## PROBLEM DETAILS
Read the records below and report each line in which "degrees" occurs.

## INFORMATION GIVEN
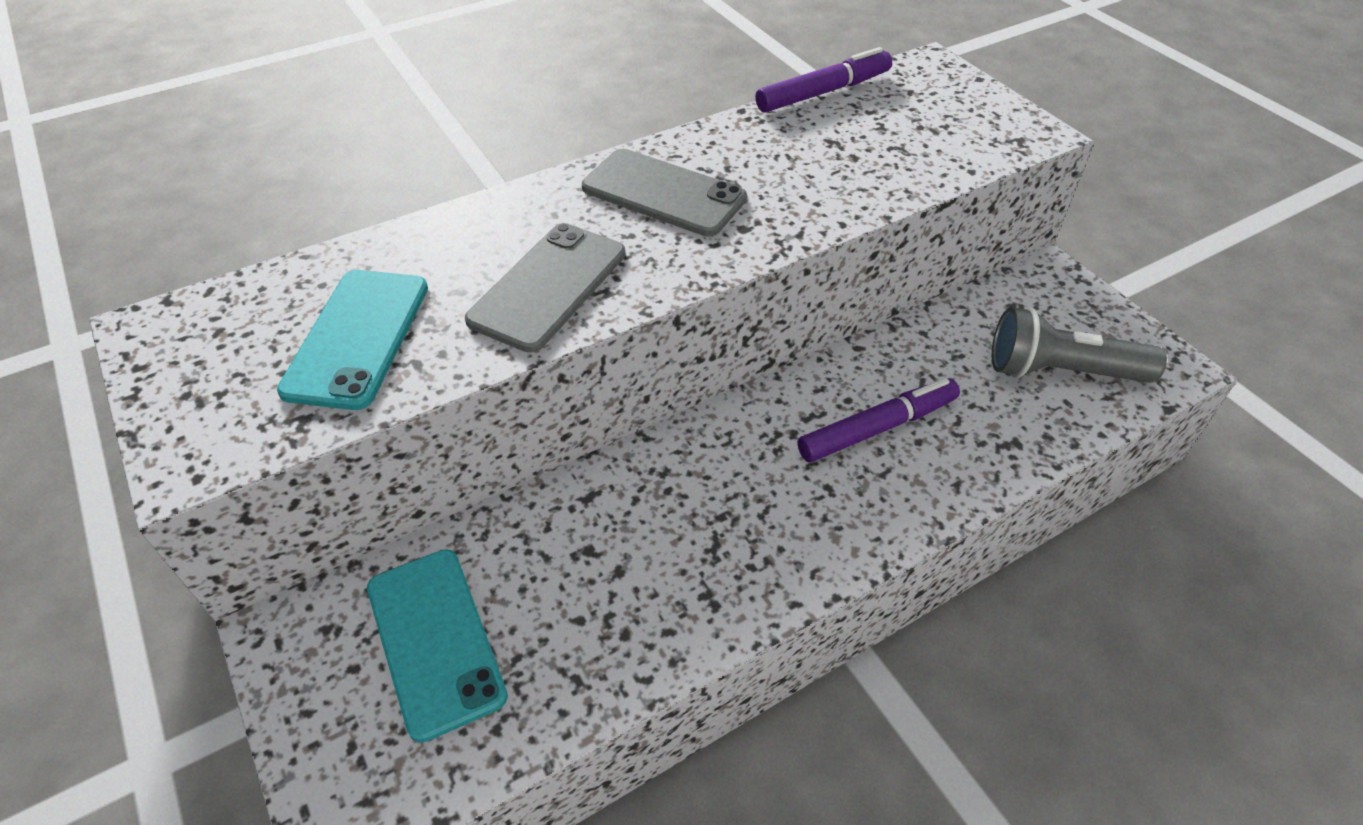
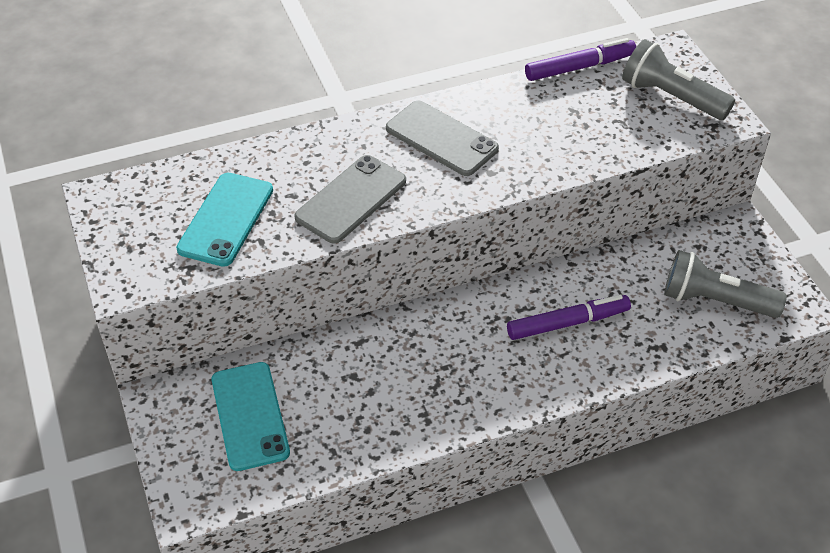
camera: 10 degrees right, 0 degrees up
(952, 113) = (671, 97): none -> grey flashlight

==

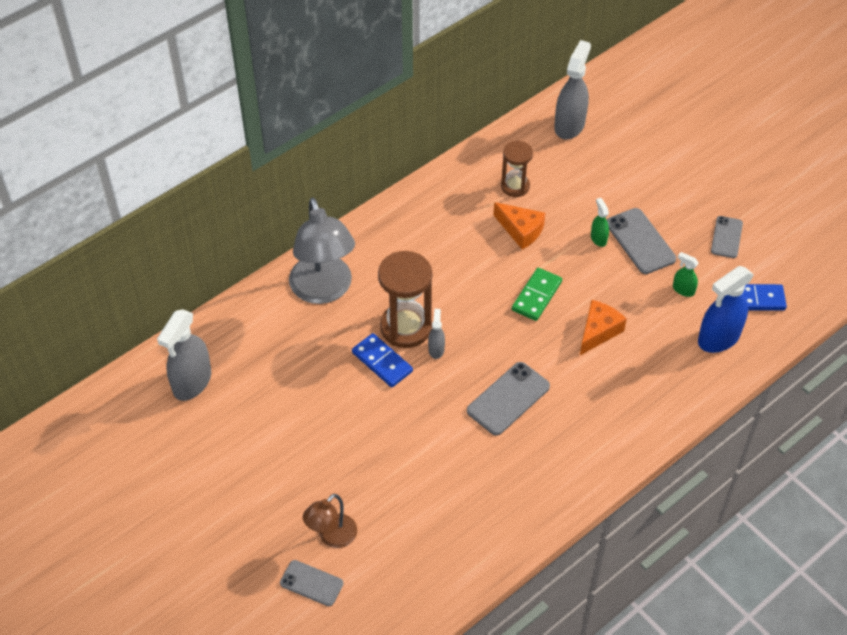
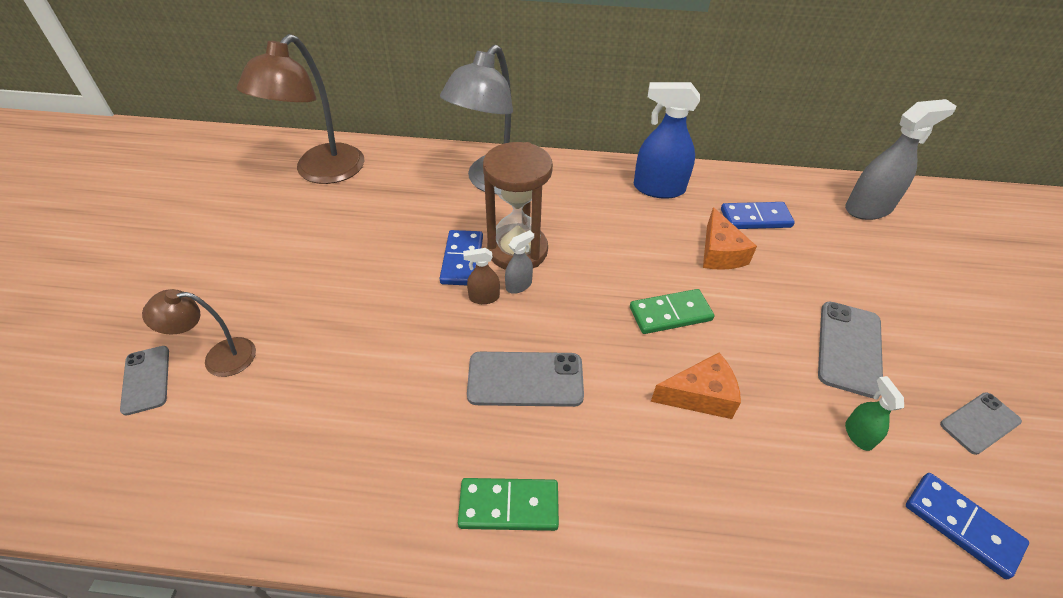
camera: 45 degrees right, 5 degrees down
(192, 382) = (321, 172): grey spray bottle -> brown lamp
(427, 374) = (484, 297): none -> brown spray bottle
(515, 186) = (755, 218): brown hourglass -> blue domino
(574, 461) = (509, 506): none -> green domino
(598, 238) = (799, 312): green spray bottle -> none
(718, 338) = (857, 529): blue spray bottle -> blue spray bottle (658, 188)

...

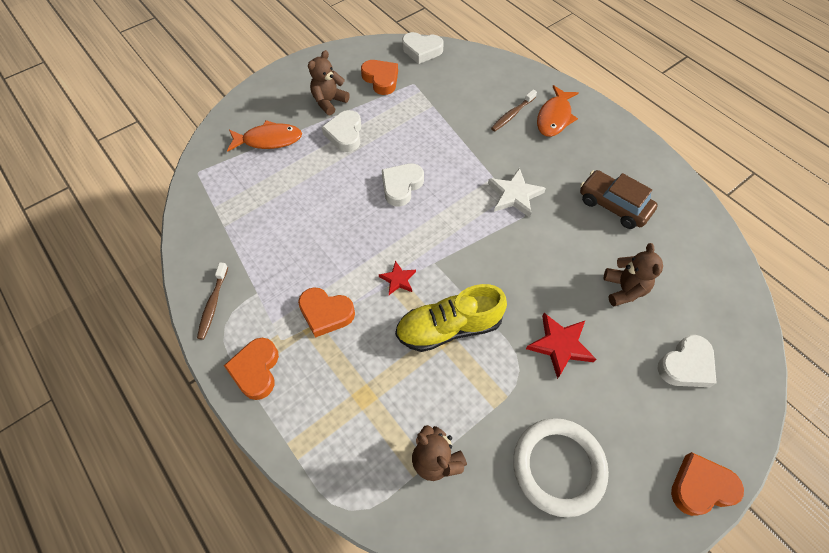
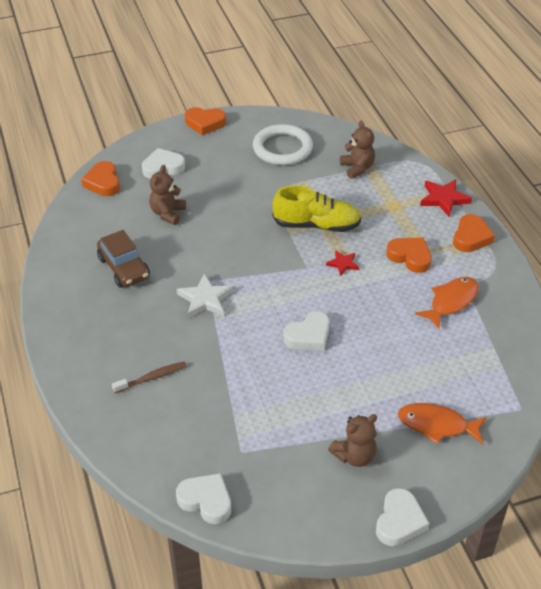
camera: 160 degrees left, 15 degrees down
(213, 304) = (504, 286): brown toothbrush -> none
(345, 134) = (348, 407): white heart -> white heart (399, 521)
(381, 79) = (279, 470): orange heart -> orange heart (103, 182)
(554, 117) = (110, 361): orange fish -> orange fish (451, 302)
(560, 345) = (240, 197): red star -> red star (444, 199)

## EXERCISE ANSWER
camera: 10 degrees right, 0 degrees up
camera: 45 degrees right, 5 degrees down
camera: 160 degrees left, 15 degrees down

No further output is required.